--- Data Enclosed Below ---

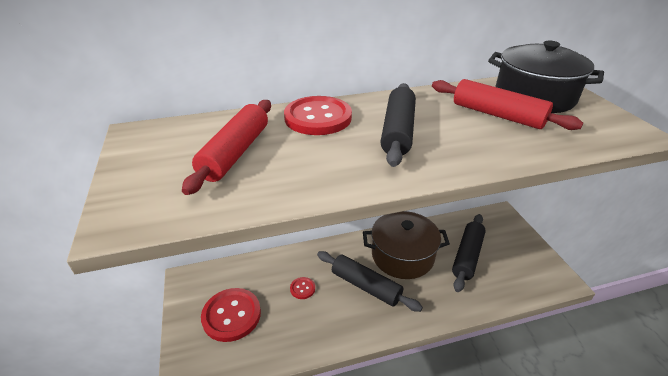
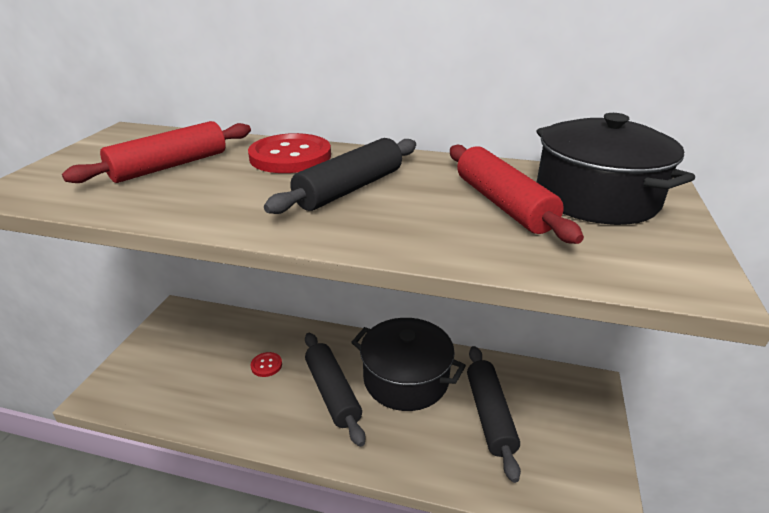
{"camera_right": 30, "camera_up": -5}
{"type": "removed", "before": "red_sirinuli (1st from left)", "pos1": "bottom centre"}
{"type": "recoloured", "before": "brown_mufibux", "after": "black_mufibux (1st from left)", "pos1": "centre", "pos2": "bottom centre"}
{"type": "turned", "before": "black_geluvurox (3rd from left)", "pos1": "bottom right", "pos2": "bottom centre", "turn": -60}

--- End of Enclosed Data ---

* [Work order]
The data above are to be repeated word for word, with any pictures left out.

* [Written answer]
{"camera_right": 30, "camera_up": -5}
{"type": "removed", "before": "red_sirinuli (1st from left)", "pos1": "bottom centre"}
{"type": "recoloured", "before": "brown_mufibux", "after": "black_mufibux (1st from left)", "pos1": "centre", "pos2": "bottom centre"}
{"type": "turned", "before": "black_geluvurox (3rd from left)", "pos1": "bottom right", "pos2": "bottom centre", "turn": -60}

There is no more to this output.